> [Action item] Search the data below for the line containing "R3: 220k (SIG, VB) -> none", then please set down that line and all remaining ones exactly as written.

> [Given records]
--------------------------------

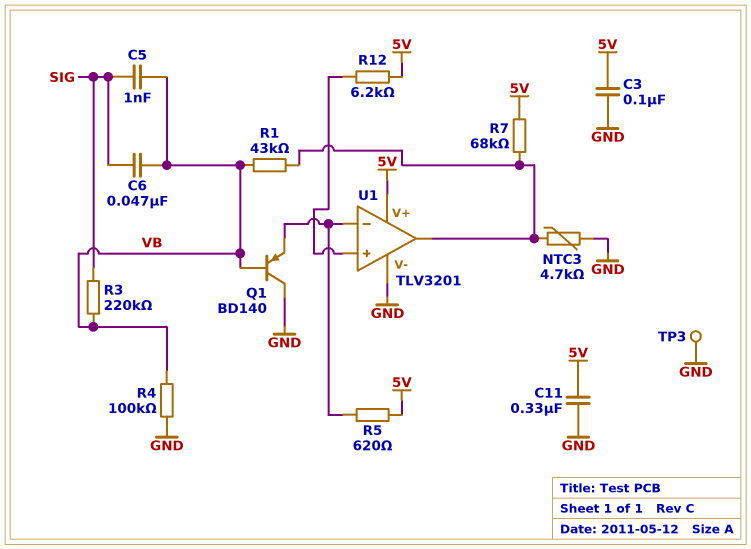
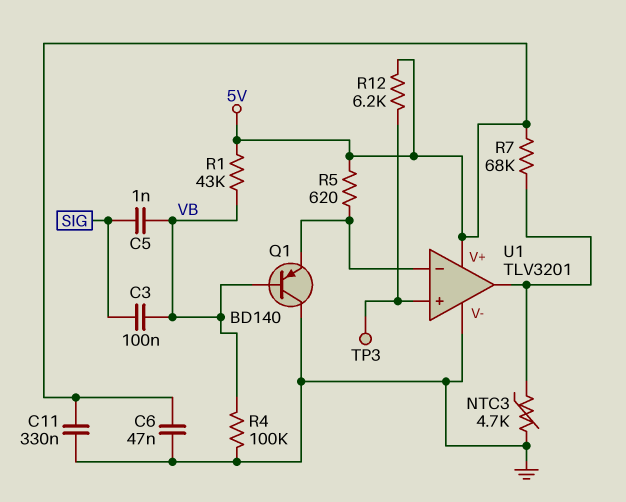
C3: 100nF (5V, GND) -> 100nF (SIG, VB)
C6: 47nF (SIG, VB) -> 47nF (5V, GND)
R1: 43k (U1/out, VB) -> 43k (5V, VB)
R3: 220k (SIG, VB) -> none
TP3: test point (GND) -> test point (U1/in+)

--------------------------------

> [Completed task]
R3: 220k (SIG, VB) -> none
TP3: test point (GND) -> test point (U1/in+)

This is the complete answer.